> **SET EXERCISE**: The lines to be copied run from the one containing "Segment carcinoma." to the end of the material below; reproduce them exactly, including both ends, and nothing more.

──────── GIVEN RECORDS

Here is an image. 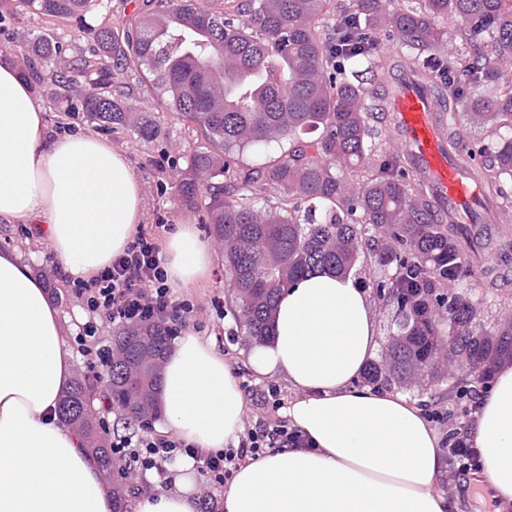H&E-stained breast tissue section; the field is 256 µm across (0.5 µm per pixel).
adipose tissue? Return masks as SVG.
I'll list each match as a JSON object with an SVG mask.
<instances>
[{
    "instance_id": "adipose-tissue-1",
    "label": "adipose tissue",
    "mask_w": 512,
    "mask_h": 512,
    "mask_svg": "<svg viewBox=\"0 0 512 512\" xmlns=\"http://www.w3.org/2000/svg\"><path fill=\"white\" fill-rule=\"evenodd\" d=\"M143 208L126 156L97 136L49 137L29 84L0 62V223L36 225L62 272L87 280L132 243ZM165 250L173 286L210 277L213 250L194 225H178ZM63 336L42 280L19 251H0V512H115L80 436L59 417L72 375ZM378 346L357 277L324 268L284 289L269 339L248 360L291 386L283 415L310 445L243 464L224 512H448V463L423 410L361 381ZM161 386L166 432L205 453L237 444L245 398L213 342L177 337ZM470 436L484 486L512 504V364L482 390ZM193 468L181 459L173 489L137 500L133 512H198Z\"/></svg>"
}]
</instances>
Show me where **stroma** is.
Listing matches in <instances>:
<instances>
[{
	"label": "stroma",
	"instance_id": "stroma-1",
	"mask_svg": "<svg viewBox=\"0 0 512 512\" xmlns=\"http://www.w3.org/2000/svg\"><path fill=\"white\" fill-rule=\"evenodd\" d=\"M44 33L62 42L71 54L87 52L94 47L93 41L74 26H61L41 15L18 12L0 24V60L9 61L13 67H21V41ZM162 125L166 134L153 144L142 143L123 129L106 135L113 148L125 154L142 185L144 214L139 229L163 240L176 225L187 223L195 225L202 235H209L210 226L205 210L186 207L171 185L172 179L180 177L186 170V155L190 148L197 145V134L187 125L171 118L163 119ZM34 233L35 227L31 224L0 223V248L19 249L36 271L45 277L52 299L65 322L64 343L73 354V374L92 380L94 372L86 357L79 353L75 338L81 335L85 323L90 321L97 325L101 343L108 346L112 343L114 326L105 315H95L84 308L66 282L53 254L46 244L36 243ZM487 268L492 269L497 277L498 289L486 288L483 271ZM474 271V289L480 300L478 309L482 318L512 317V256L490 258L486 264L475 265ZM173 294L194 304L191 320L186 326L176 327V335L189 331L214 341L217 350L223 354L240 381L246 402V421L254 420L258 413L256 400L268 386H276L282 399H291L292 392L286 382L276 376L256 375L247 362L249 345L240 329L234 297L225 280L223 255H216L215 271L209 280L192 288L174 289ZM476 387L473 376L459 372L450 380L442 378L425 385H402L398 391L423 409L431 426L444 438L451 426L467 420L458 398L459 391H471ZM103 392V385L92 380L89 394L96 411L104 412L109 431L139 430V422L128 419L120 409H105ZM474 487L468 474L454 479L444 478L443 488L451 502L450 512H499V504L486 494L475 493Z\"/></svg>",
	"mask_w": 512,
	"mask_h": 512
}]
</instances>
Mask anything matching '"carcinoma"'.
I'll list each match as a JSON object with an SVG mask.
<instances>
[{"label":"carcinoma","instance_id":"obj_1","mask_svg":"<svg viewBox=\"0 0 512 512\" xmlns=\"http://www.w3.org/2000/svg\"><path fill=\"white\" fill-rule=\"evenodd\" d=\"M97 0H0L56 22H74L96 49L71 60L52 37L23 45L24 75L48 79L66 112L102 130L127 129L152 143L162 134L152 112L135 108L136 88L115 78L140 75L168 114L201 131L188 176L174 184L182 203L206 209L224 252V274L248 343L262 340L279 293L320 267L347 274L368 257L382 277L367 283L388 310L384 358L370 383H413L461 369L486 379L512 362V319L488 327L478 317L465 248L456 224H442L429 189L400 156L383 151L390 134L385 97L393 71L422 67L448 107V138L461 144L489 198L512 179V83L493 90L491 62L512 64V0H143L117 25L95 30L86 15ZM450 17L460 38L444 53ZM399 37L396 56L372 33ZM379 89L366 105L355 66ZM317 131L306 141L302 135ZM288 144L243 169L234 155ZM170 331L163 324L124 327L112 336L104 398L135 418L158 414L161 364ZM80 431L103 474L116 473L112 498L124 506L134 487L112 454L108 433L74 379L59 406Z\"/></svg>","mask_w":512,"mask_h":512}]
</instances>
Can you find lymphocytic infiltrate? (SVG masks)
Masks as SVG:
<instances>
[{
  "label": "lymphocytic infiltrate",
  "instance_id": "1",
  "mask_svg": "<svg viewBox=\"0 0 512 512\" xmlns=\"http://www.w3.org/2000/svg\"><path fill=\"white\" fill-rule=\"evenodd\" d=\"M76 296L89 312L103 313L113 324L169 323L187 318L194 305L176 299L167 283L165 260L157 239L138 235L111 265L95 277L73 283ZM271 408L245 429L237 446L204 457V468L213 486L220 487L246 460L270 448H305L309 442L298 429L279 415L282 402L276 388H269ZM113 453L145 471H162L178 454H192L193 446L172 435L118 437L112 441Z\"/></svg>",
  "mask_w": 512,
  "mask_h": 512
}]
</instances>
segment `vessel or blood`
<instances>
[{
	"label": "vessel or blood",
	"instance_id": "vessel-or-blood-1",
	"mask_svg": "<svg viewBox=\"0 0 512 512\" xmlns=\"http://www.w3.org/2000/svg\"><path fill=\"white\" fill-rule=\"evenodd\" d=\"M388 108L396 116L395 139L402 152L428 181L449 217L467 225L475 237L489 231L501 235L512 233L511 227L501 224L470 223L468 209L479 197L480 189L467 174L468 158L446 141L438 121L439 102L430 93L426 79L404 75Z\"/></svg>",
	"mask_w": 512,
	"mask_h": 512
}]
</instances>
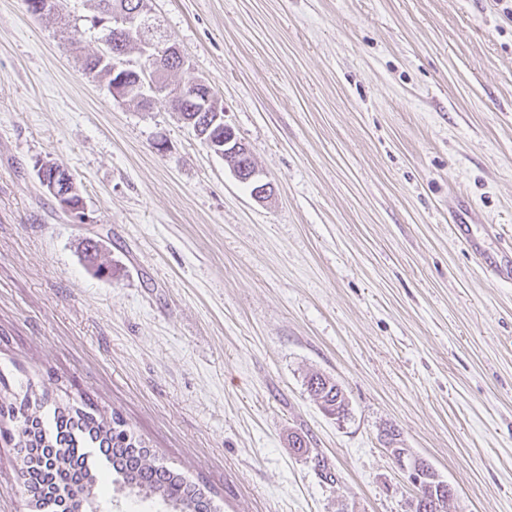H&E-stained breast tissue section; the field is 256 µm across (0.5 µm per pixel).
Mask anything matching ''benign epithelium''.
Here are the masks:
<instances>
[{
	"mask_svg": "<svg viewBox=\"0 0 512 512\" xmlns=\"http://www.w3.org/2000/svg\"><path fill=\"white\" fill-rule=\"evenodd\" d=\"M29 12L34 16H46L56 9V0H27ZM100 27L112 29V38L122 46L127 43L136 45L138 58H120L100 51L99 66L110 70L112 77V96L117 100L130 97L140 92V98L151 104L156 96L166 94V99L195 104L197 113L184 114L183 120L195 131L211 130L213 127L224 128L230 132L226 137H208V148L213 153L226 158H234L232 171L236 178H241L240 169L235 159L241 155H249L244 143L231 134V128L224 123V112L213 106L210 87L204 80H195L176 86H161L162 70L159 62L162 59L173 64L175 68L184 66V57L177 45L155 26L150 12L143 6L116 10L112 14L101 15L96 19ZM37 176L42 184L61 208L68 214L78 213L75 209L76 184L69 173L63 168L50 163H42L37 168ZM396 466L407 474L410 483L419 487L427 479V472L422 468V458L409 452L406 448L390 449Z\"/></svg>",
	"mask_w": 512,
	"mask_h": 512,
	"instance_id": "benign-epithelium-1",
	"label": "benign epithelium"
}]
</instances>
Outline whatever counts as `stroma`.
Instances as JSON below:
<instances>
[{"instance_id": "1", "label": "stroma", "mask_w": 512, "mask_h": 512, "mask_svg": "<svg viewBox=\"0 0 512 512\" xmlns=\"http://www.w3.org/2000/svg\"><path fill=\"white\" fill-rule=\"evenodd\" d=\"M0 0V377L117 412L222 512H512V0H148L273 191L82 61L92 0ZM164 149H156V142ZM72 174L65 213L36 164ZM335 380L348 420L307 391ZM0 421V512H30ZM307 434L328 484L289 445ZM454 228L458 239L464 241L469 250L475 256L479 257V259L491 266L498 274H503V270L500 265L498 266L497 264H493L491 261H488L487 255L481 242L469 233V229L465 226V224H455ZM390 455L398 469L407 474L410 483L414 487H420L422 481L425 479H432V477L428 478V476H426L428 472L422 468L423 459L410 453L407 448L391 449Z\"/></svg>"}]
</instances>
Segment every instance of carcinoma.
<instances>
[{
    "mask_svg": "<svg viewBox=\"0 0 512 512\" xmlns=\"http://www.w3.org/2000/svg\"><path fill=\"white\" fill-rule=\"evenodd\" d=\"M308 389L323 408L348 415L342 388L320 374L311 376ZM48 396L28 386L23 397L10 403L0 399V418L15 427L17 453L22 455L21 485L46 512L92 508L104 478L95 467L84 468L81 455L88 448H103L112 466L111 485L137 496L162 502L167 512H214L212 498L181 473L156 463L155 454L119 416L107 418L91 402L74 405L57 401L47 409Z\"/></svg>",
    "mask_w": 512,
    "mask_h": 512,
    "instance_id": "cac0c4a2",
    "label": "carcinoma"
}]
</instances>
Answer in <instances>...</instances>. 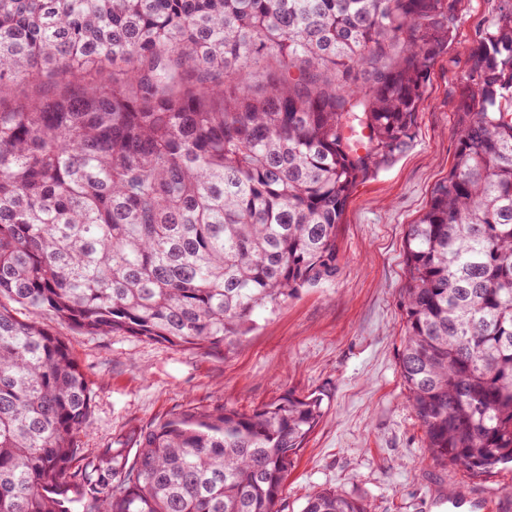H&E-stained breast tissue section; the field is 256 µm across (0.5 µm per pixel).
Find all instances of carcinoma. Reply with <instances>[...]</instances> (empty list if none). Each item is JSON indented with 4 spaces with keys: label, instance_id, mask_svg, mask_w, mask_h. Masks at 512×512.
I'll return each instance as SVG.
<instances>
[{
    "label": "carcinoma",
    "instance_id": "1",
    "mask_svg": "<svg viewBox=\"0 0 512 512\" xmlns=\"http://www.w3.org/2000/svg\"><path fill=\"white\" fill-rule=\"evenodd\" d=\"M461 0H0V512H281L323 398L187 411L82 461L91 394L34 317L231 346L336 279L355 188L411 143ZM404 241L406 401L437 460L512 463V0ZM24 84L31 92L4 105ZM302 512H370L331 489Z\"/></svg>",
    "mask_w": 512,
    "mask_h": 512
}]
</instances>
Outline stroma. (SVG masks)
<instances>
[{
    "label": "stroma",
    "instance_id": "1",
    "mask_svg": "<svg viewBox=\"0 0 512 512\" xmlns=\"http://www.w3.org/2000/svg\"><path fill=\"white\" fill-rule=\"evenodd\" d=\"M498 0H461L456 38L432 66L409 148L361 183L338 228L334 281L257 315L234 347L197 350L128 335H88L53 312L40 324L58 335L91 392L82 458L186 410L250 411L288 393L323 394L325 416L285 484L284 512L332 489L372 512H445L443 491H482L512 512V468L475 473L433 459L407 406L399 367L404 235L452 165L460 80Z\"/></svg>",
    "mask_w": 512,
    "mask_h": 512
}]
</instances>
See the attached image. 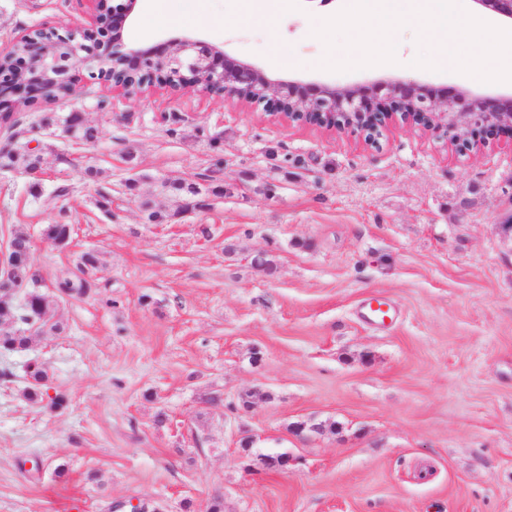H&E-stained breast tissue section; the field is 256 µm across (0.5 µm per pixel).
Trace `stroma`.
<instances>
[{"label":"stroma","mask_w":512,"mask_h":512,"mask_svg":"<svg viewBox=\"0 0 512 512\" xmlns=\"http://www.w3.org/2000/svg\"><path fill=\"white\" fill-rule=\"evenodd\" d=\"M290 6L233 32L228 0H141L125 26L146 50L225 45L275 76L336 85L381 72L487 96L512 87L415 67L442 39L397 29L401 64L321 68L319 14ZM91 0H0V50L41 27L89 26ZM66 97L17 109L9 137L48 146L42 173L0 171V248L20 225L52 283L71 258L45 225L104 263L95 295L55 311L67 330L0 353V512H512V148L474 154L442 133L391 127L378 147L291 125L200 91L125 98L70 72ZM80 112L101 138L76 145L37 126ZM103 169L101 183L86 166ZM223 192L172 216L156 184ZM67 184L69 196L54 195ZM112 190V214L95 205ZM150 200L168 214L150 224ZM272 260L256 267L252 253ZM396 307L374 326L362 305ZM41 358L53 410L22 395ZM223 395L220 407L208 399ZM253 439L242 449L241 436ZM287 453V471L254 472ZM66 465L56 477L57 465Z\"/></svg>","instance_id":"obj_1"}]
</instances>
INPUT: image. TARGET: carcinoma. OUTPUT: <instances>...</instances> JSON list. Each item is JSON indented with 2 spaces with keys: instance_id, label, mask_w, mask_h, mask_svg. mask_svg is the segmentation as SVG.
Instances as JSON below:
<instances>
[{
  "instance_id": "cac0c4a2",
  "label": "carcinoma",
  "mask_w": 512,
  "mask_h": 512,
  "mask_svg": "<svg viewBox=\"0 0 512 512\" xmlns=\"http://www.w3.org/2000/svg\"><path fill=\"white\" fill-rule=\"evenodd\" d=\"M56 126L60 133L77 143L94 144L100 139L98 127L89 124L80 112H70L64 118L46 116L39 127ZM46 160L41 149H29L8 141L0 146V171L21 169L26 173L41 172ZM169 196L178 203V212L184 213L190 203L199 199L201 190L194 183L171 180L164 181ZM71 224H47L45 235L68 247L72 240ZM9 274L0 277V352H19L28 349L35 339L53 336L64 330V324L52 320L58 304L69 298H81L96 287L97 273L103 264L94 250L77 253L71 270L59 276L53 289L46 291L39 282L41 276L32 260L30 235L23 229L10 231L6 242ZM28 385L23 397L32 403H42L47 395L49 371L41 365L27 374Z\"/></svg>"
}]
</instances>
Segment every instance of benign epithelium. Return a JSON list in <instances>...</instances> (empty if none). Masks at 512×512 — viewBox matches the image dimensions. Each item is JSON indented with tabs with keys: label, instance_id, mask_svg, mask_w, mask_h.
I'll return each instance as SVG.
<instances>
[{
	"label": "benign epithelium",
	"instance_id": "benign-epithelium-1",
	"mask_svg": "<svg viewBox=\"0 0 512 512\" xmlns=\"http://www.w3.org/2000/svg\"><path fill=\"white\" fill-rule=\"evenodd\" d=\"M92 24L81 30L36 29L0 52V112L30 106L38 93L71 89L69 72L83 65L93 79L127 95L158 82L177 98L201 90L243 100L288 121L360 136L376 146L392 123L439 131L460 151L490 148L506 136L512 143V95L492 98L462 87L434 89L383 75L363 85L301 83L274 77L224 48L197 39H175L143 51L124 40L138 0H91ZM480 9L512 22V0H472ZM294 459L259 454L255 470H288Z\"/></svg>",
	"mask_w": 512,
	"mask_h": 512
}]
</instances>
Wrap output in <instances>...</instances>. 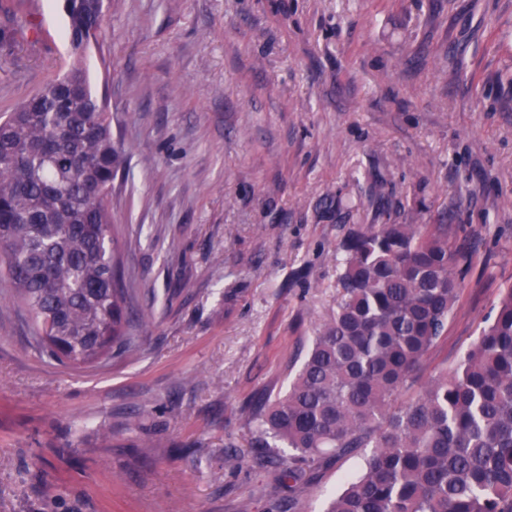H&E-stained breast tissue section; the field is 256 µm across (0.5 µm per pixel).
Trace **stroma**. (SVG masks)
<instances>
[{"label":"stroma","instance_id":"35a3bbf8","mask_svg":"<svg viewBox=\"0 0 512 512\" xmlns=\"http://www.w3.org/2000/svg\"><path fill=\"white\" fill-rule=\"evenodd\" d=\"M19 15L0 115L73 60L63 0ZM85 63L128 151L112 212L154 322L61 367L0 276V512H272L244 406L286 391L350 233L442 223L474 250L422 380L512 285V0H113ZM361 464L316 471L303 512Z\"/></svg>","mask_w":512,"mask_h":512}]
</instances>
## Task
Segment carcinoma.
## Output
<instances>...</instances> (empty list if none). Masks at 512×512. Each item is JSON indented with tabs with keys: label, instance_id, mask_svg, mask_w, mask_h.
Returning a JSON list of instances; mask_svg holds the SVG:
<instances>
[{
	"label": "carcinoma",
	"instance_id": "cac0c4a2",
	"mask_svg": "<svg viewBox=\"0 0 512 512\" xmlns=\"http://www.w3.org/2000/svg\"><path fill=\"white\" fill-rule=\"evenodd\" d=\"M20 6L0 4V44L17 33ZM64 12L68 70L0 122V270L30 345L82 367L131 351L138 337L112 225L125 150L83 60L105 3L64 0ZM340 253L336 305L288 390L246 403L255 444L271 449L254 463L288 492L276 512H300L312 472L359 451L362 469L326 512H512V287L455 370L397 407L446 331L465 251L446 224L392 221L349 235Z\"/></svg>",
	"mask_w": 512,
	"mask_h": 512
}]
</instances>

────────────────

> **TASK SOLUTION**:
Segment carcinoma.
## Output
<instances>...</instances> (empty list if none). Masks at 512×512. Each item is JSON indented with tabs with keys: label, instance_id, mask_svg, mask_w, mask_h.
Returning a JSON list of instances; mask_svg holds the SVG:
<instances>
[{
	"label": "carcinoma",
	"instance_id": "cac0c4a2",
	"mask_svg": "<svg viewBox=\"0 0 512 512\" xmlns=\"http://www.w3.org/2000/svg\"><path fill=\"white\" fill-rule=\"evenodd\" d=\"M20 6L0 4V44L17 33ZM64 12L68 70L0 122V270L30 345L82 367L131 351L138 337L112 225L125 150L83 60L105 3L64 0ZM340 253L336 305L288 390L246 403L255 444L271 449L254 463L288 492L276 512H300L312 472L359 451L362 469L326 512H512V287L455 370L397 407L446 331L465 251L446 224L392 221L349 235Z\"/></svg>",
	"mask_w": 512,
	"mask_h": 512
}]
</instances>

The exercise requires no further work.